- **EXERCISE**: Filter out every line below that lacks "left", and copy the rest.

------ DATA EXTRACT

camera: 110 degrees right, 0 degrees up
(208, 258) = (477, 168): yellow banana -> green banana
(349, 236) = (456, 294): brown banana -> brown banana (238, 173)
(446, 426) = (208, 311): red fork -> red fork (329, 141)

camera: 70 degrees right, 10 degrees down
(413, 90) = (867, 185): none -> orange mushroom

------------
------ DATA EXTRACT

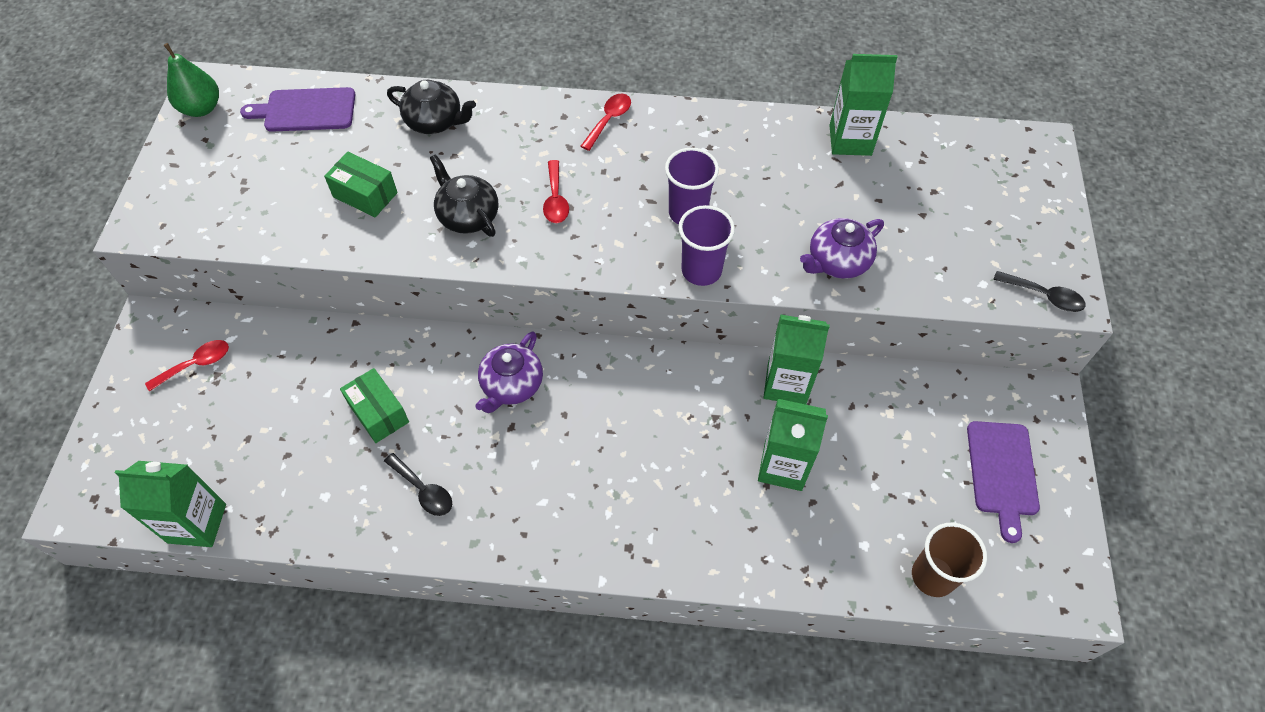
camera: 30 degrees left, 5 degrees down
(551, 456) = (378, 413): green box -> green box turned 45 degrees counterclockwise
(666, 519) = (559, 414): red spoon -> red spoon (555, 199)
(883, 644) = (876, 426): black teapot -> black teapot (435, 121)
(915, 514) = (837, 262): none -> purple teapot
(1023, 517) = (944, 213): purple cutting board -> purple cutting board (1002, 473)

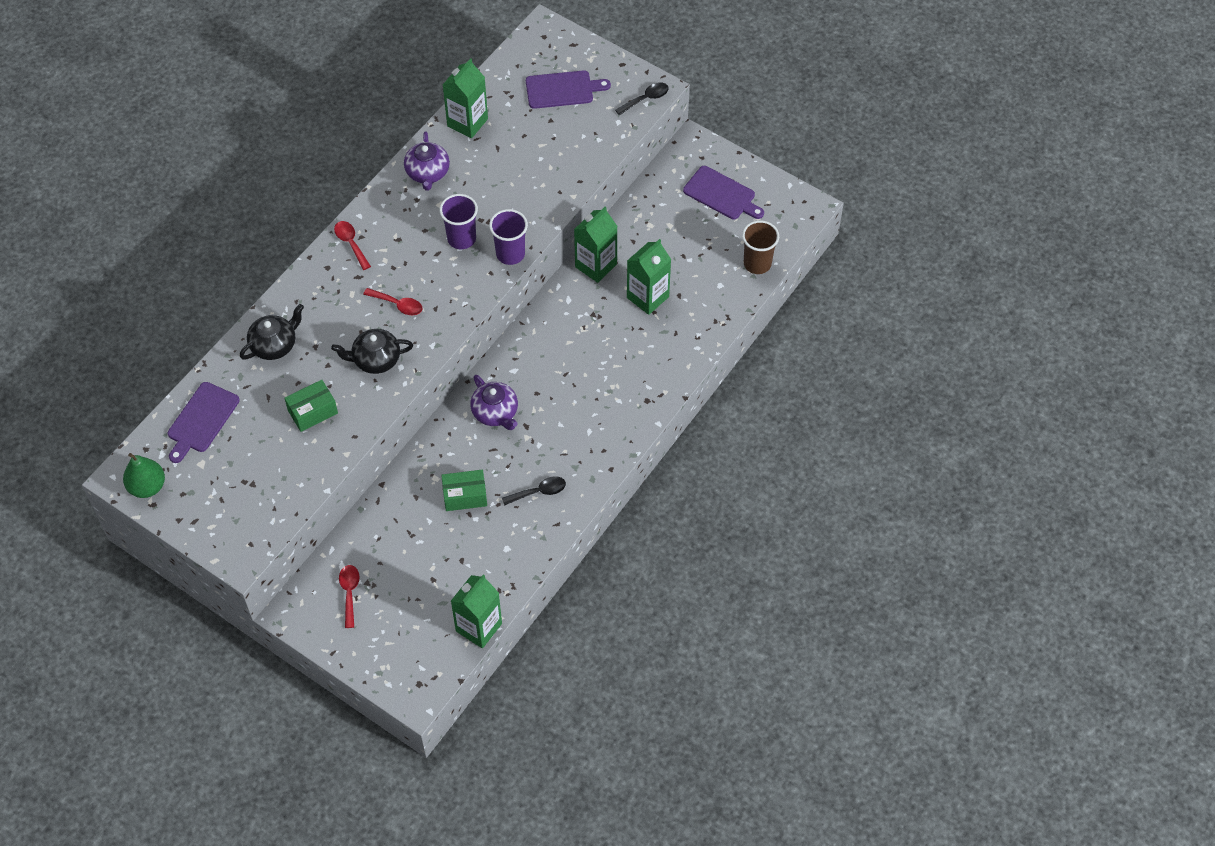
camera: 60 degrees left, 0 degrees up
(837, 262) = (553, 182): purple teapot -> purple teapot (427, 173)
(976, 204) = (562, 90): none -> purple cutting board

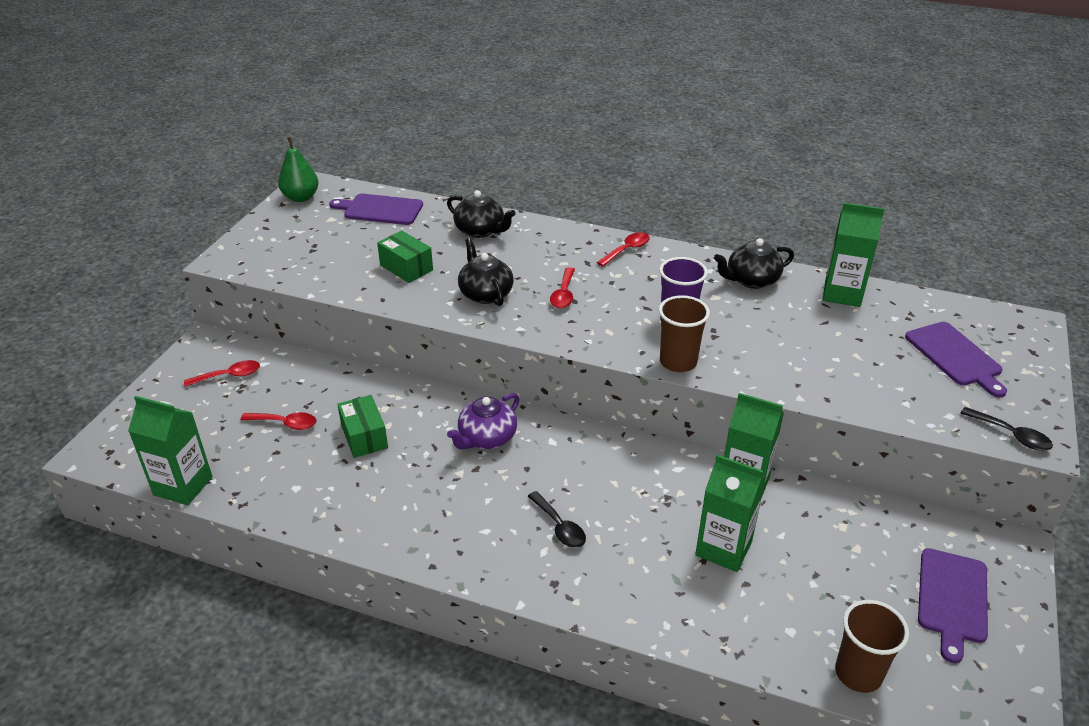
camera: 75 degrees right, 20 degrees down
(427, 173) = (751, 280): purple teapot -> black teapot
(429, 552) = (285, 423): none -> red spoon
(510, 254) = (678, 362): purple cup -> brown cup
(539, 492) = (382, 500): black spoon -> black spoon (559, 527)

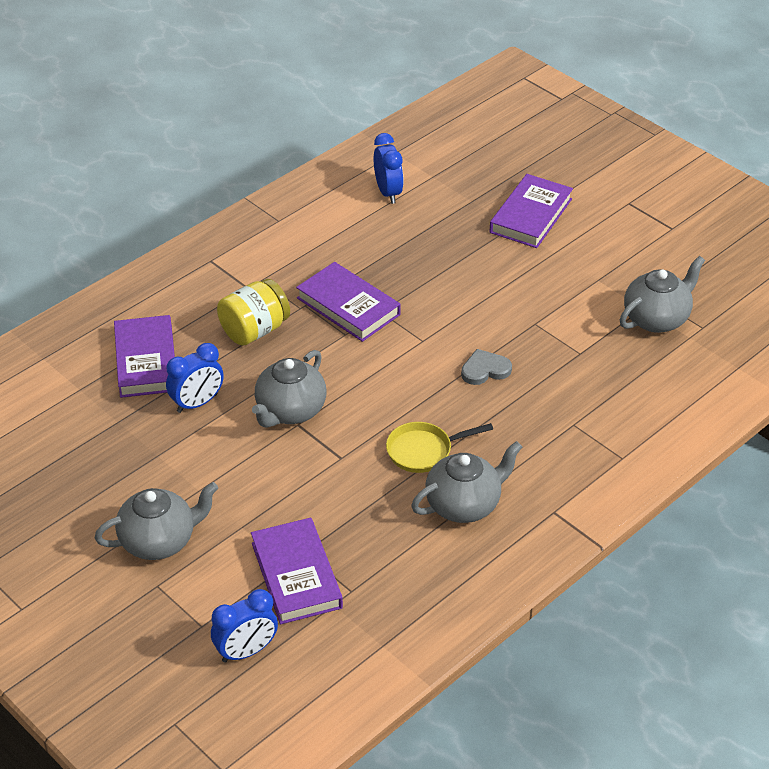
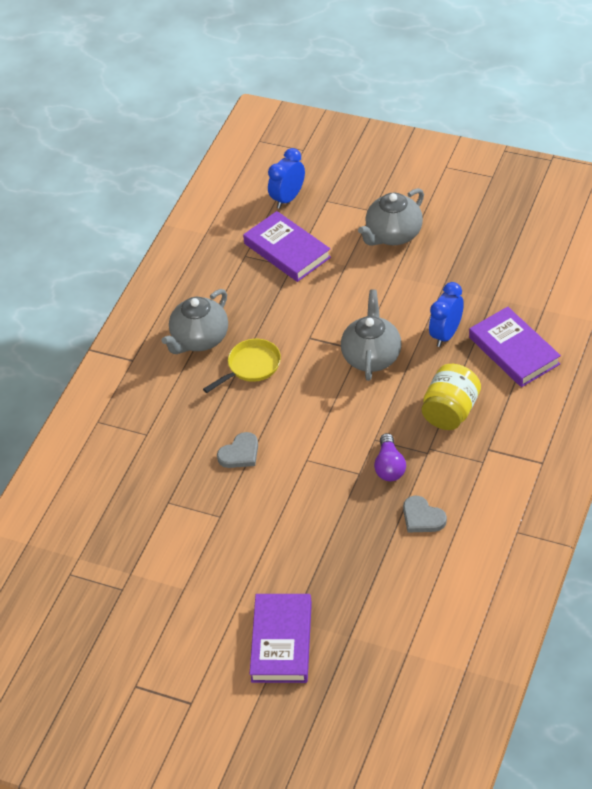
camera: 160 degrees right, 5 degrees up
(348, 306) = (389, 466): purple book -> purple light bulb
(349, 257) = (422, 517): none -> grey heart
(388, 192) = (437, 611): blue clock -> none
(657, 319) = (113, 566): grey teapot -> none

------------

- **SOLVED EXERCISE**:
camera: 30 degrees left, 5 degrees down
camera: 60 degrees left, 0 degrees up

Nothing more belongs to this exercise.